Segment Start: Available data

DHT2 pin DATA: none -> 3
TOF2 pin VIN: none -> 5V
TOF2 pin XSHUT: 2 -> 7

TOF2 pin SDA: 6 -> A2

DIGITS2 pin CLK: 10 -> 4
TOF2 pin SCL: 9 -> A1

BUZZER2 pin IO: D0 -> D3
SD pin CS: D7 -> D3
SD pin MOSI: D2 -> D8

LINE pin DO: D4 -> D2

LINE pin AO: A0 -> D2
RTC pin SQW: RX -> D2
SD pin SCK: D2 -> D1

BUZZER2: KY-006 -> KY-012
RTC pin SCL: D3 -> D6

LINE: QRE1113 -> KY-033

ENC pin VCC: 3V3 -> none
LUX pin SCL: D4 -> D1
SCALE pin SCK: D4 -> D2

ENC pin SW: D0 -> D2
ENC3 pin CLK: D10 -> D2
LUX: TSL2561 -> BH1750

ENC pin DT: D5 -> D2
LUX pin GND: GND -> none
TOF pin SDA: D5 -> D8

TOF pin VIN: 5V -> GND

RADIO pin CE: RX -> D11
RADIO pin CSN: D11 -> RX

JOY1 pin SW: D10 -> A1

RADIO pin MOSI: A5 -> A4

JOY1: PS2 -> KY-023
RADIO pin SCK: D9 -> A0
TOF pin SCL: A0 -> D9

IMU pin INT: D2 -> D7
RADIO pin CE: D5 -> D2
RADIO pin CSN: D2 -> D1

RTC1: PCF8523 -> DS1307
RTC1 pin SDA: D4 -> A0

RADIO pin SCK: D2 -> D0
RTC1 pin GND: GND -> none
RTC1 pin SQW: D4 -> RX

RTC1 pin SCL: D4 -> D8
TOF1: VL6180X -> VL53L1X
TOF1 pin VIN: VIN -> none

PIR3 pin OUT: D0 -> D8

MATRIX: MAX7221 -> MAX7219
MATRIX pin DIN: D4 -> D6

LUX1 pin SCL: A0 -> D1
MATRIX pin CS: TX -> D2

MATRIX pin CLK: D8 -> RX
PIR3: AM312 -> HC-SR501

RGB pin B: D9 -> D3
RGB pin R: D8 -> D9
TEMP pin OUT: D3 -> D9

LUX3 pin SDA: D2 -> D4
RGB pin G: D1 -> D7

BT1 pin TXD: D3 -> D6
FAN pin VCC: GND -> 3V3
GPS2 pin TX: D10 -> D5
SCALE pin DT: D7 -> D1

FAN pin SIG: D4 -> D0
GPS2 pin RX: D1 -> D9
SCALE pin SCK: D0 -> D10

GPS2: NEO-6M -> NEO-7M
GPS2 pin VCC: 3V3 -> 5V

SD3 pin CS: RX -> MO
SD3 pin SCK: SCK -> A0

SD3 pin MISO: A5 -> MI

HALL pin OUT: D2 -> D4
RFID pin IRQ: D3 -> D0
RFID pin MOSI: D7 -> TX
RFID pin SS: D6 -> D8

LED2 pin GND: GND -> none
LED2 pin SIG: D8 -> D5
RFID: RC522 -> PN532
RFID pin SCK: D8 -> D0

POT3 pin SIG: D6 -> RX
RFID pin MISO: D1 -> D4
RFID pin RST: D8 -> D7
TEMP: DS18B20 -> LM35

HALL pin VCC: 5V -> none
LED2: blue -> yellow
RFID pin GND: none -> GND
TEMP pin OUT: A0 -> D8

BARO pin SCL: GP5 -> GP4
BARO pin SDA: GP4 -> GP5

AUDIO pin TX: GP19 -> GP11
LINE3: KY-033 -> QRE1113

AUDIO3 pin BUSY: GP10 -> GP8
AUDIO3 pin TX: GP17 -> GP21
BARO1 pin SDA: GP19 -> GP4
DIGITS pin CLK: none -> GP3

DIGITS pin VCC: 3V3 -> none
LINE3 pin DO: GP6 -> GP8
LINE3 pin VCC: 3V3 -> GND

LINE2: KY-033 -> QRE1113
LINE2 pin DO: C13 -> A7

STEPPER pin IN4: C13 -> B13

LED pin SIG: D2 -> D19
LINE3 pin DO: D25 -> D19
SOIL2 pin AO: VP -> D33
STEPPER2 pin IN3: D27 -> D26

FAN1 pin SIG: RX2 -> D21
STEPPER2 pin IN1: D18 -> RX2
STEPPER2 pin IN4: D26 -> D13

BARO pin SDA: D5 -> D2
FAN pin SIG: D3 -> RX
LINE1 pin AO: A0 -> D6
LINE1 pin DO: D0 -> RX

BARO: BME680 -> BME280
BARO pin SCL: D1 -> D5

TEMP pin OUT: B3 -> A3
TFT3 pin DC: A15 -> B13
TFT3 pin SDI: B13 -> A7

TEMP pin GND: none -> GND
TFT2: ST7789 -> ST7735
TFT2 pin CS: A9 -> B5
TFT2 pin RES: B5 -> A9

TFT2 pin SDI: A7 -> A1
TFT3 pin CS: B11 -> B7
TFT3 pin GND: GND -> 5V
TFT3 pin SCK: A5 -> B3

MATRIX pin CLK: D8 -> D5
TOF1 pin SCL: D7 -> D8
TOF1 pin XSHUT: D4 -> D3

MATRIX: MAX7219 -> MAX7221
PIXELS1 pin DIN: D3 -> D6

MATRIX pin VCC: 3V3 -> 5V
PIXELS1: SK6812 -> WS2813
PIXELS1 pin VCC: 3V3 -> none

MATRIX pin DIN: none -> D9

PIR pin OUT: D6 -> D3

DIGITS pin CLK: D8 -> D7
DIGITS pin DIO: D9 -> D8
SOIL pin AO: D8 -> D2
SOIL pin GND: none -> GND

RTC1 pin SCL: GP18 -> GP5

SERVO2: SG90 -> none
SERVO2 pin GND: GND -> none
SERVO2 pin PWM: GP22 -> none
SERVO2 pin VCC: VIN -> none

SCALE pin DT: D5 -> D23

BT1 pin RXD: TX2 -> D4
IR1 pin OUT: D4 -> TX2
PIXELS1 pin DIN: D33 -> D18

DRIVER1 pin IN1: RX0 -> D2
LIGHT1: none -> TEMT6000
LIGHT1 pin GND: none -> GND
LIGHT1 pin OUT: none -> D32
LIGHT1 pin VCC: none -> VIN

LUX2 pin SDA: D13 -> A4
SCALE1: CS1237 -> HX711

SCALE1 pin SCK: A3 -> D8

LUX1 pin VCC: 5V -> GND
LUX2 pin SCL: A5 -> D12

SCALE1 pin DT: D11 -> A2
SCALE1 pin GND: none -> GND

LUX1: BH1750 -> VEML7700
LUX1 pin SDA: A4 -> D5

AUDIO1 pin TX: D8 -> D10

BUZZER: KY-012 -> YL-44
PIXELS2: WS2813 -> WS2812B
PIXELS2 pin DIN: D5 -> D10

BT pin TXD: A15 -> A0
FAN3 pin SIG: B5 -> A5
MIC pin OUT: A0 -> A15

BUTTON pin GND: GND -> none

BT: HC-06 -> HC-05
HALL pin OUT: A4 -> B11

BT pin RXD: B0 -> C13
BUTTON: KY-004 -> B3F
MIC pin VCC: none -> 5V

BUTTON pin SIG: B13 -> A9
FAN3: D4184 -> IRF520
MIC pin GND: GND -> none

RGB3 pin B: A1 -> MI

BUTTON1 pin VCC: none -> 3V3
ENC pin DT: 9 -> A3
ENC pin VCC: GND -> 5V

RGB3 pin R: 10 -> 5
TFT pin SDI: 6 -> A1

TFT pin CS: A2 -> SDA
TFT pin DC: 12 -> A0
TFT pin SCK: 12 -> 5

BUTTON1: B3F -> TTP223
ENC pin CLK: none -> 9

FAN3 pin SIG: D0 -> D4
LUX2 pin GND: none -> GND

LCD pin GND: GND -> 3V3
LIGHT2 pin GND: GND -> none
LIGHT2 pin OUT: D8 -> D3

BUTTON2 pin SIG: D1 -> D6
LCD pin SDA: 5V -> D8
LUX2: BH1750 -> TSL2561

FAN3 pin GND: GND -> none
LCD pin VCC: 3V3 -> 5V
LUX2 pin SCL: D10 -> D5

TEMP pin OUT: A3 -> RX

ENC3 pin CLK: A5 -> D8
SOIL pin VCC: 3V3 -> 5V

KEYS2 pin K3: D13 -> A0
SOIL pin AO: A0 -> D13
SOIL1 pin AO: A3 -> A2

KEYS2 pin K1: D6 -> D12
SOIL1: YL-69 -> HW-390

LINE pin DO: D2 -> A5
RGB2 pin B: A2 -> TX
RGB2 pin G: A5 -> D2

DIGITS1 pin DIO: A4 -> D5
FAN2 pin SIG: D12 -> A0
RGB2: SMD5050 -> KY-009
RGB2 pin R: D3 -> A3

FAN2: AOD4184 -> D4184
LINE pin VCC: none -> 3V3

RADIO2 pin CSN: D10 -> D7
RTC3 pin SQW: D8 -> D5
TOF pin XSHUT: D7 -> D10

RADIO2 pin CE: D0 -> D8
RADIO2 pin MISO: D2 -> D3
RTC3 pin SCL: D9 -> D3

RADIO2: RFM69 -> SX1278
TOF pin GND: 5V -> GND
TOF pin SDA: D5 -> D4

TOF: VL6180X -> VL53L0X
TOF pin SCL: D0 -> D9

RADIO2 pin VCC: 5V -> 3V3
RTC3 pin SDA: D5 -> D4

Segment End: Available data

**Exercise brief:** The expected answer is an exact copy of the lines above, beginning at the line with "PIR pin OUT: D6 -> D3" and ending at the line with "LUX2 pin SDA: D13 -> A4", with both ends in.

**Written response:**
PIR pin OUT: D6 -> D3

DIGITS pin CLK: D8 -> D7
DIGITS pin DIO: D9 -> D8
SOIL pin AO: D8 -> D2
SOIL pin GND: none -> GND

RTC1 pin SCL: GP18 -> GP5

SERVO2: SG90 -> none
SERVO2 pin GND: GND -> none
SERVO2 pin PWM: GP22 -> none
SERVO2 pin VCC: VIN -> none

SCALE pin DT: D5 -> D23

BT1 pin RXD: TX2 -> D4
IR1 pin OUT: D4 -> TX2
PIXELS1 pin DIN: D33 -> D18

DRIVER1 pin IN1: RX0 -> D2
LIGHT1: none -> TEMT6000
LIGHT1 pin GND: none -> GND
LIGHT1 pin OUT: none -> D32
LIGHT1 pin VCC: none -> VIN

LUX2 pin SDA: D13 -> A4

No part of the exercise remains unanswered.